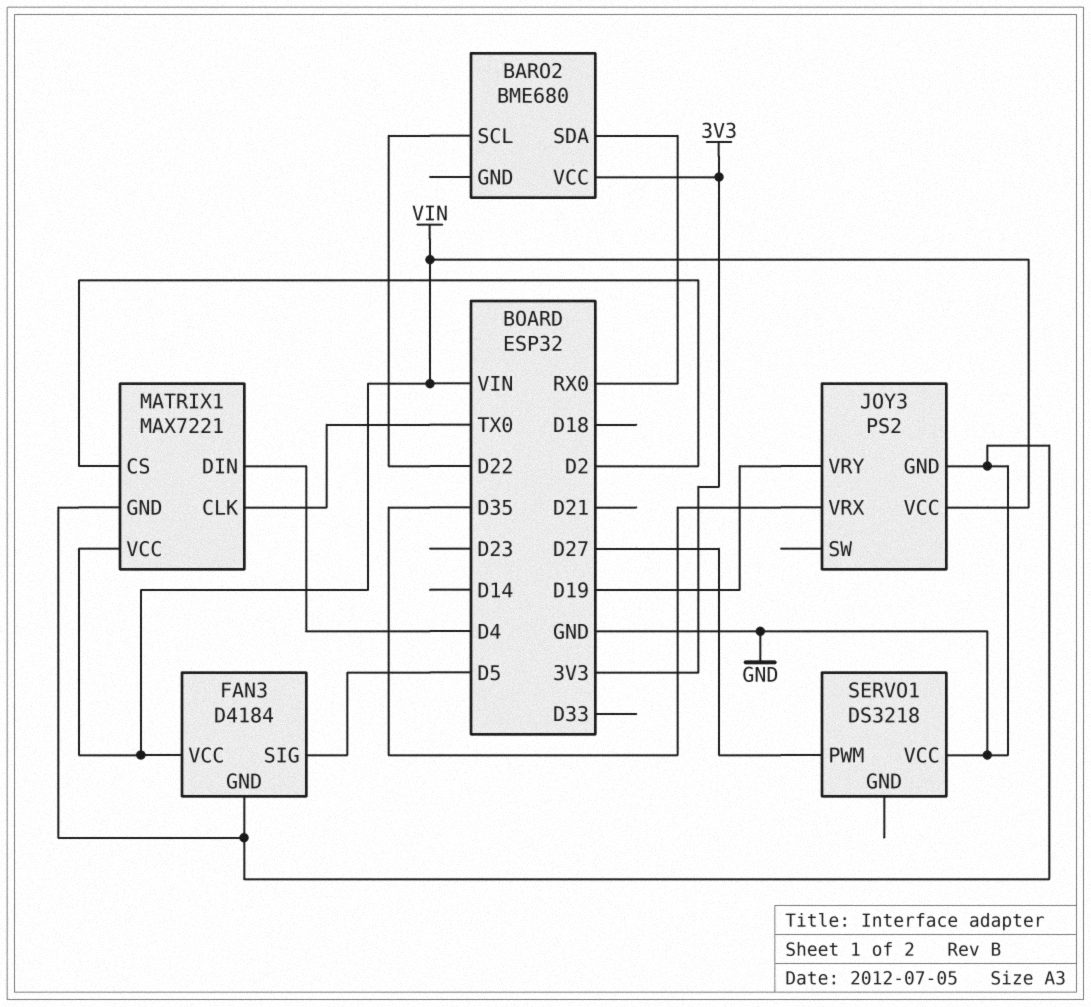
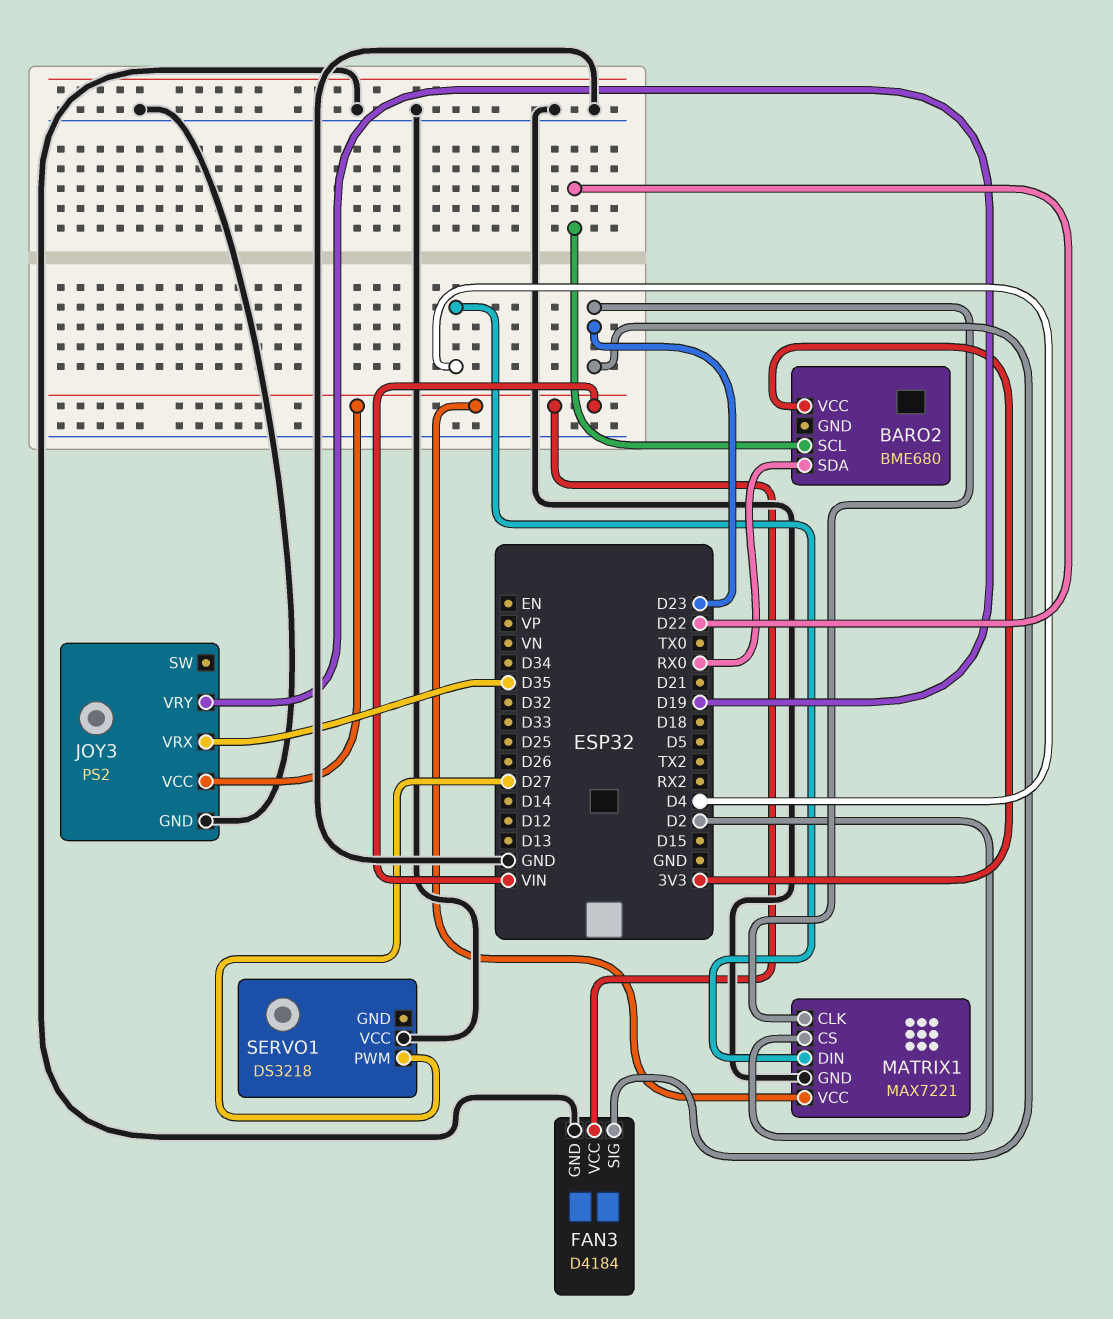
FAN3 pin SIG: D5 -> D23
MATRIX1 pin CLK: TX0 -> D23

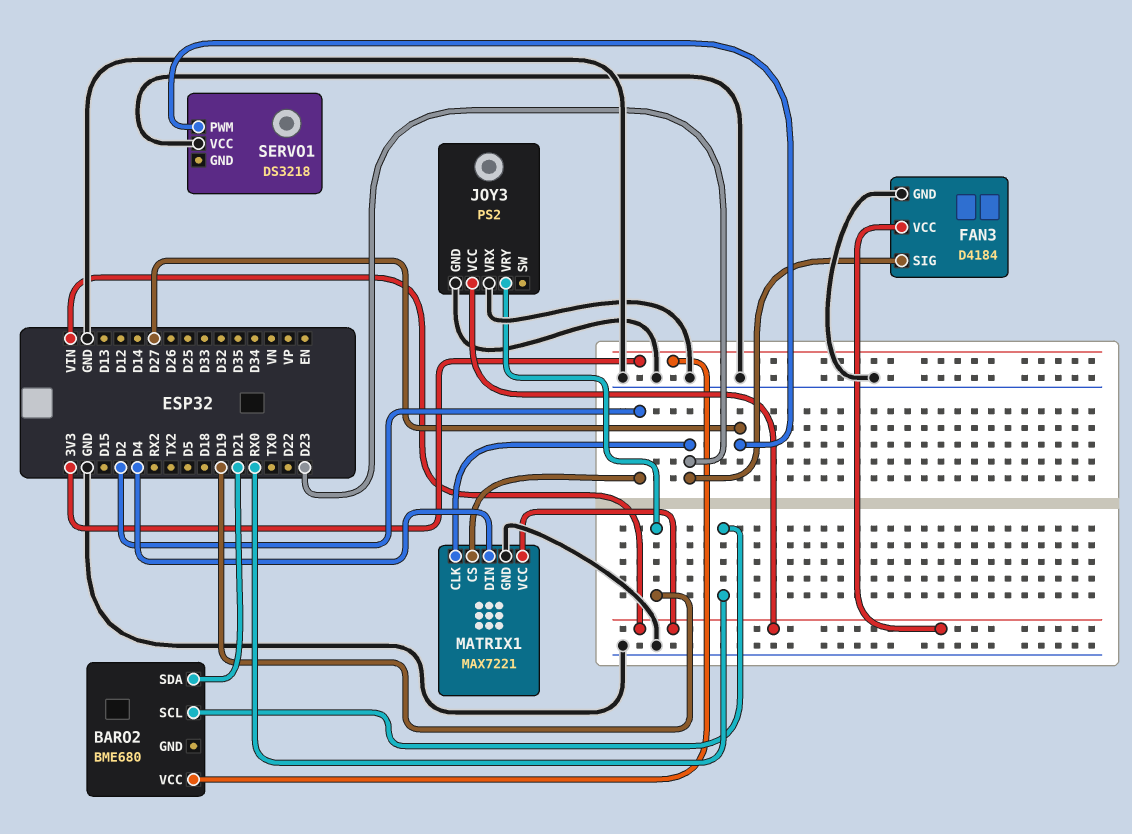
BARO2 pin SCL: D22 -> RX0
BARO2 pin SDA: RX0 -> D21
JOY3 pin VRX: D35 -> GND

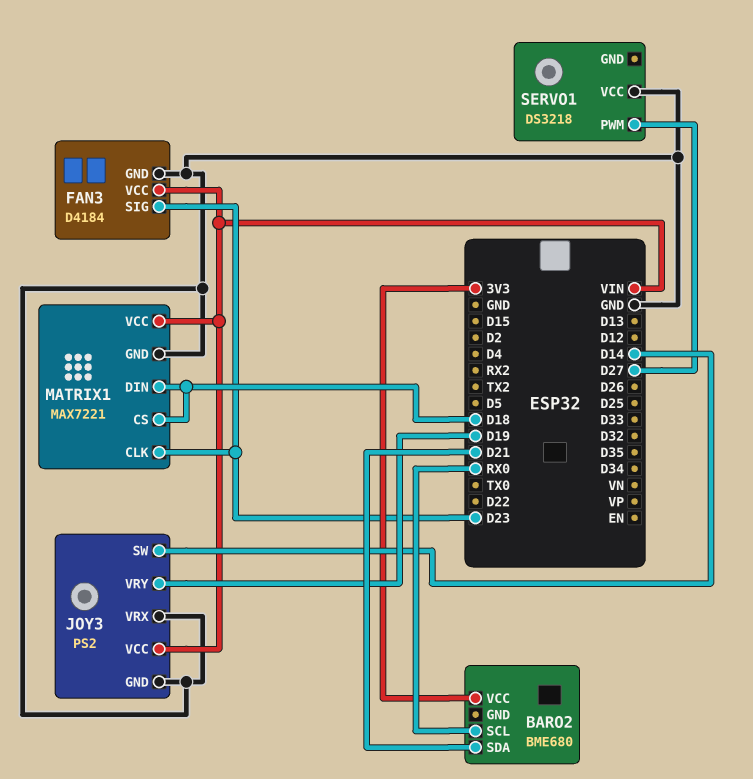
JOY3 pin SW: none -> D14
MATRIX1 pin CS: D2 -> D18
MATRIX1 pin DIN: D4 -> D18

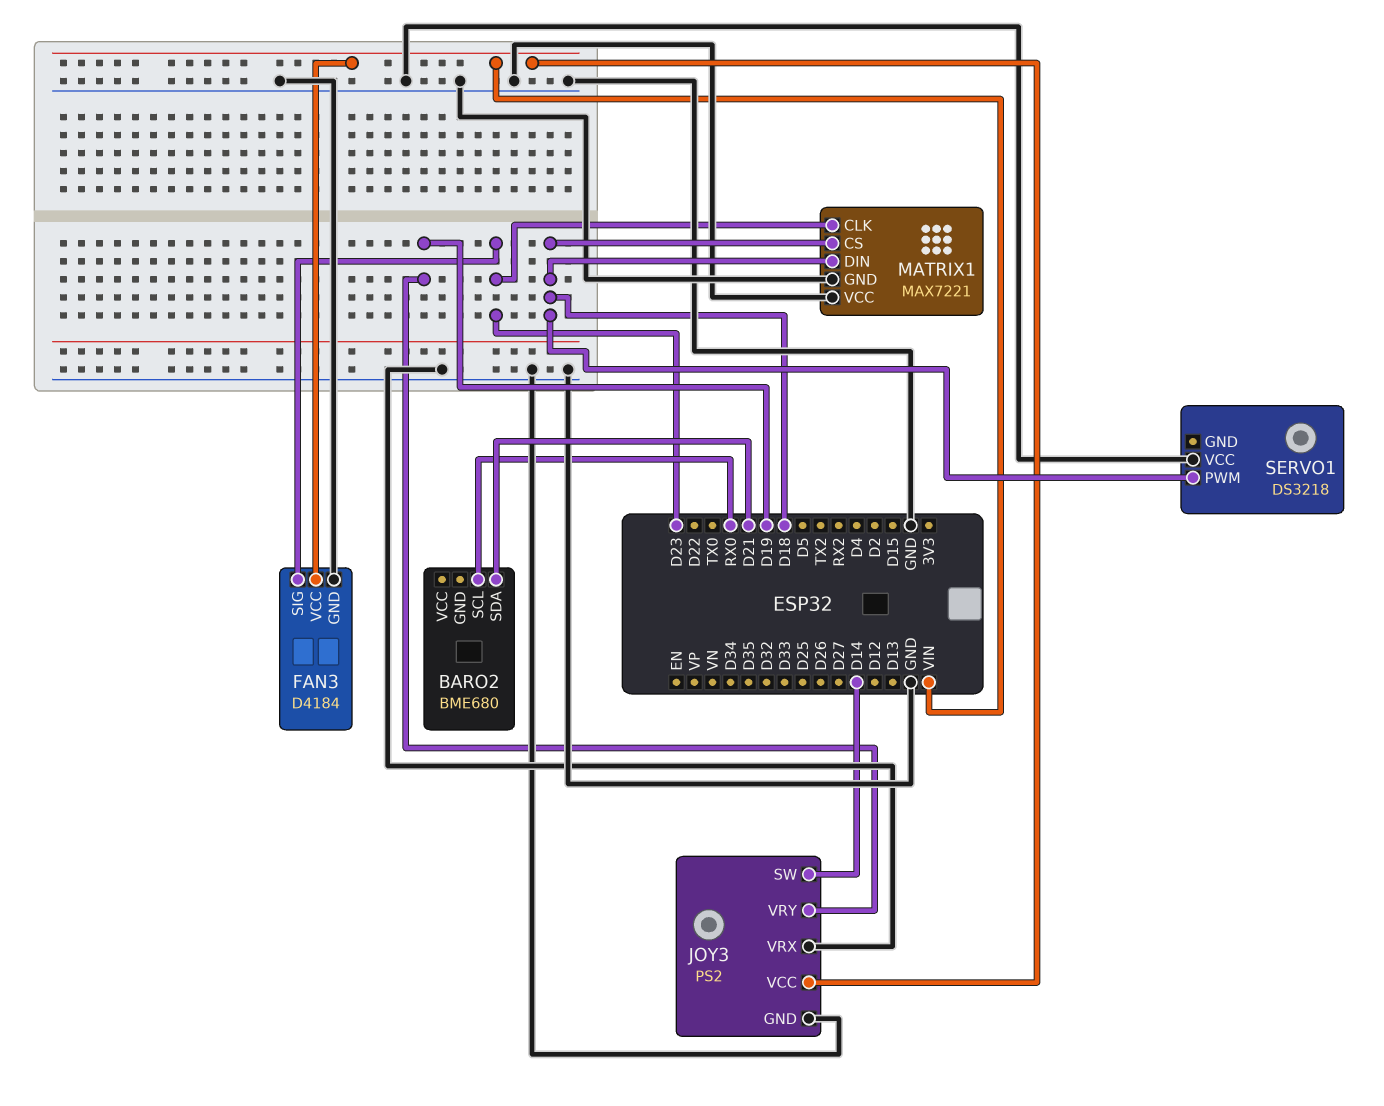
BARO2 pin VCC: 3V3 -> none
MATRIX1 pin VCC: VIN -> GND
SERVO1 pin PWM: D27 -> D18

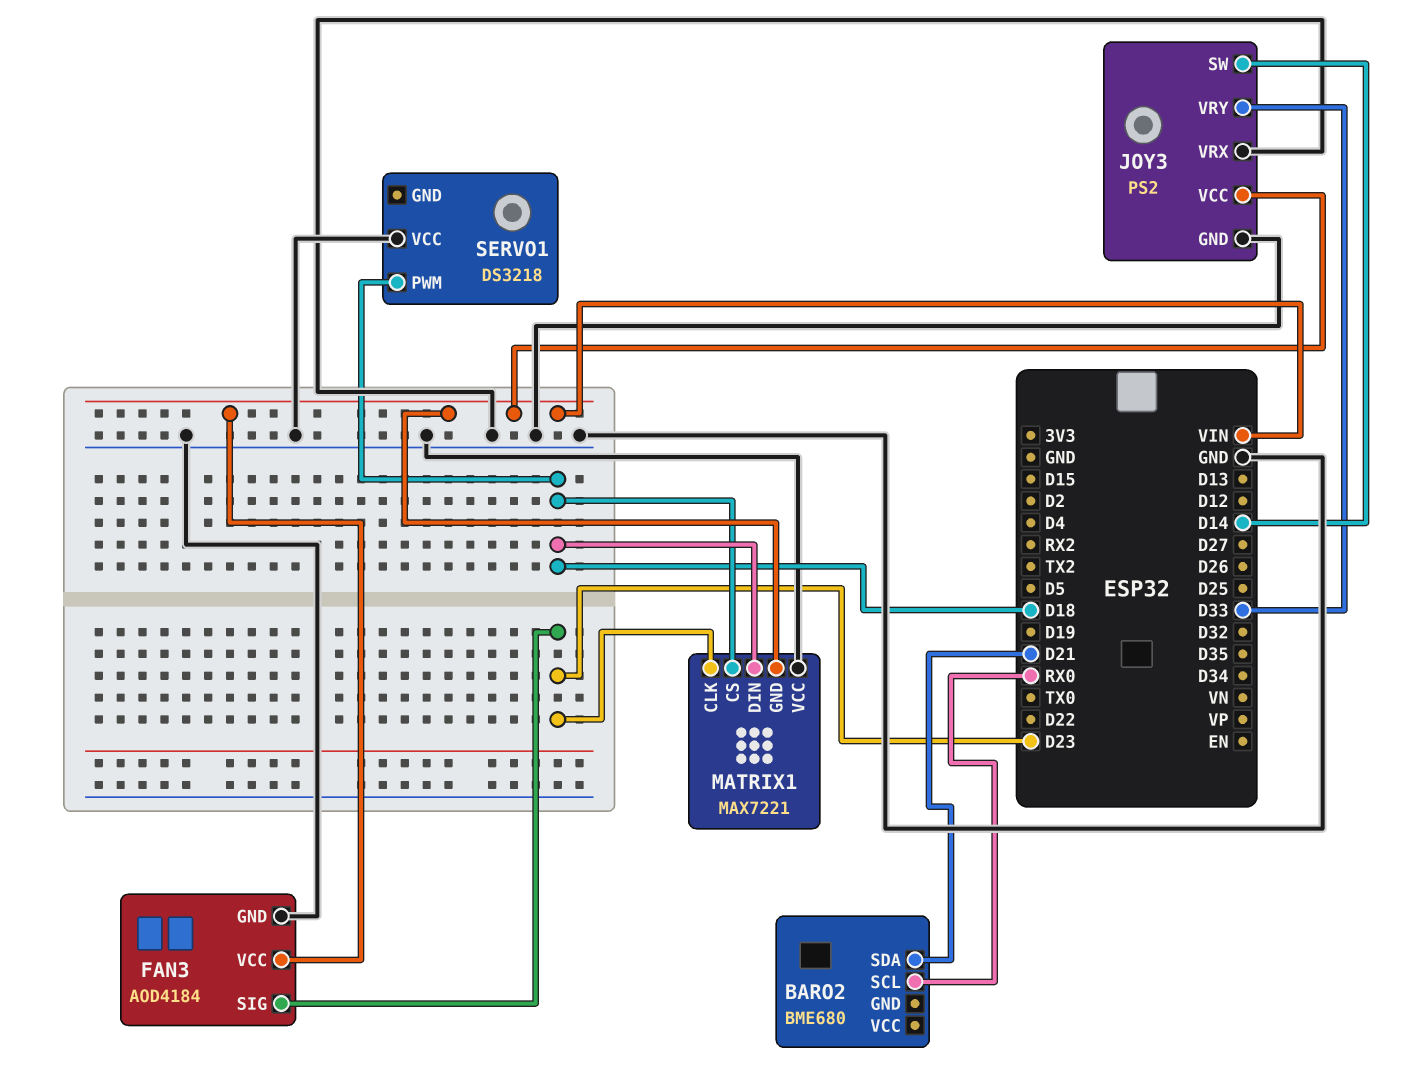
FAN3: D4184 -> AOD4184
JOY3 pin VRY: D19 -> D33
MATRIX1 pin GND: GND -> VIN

————————

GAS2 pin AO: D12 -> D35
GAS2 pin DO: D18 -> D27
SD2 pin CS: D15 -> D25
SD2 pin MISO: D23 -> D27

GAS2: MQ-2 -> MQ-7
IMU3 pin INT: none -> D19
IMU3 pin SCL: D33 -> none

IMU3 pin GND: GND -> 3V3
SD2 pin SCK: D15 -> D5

————————

Aim of the task »
If a line in the entries includes the word "none", copy that line out.

Completed exercise »
JOY3 pin SW: none -> D14
BARO2 pin VCC: 3V3 -> none
IMU3 pin INT: none -> D19
IMU3 pin SCL: D33 -> none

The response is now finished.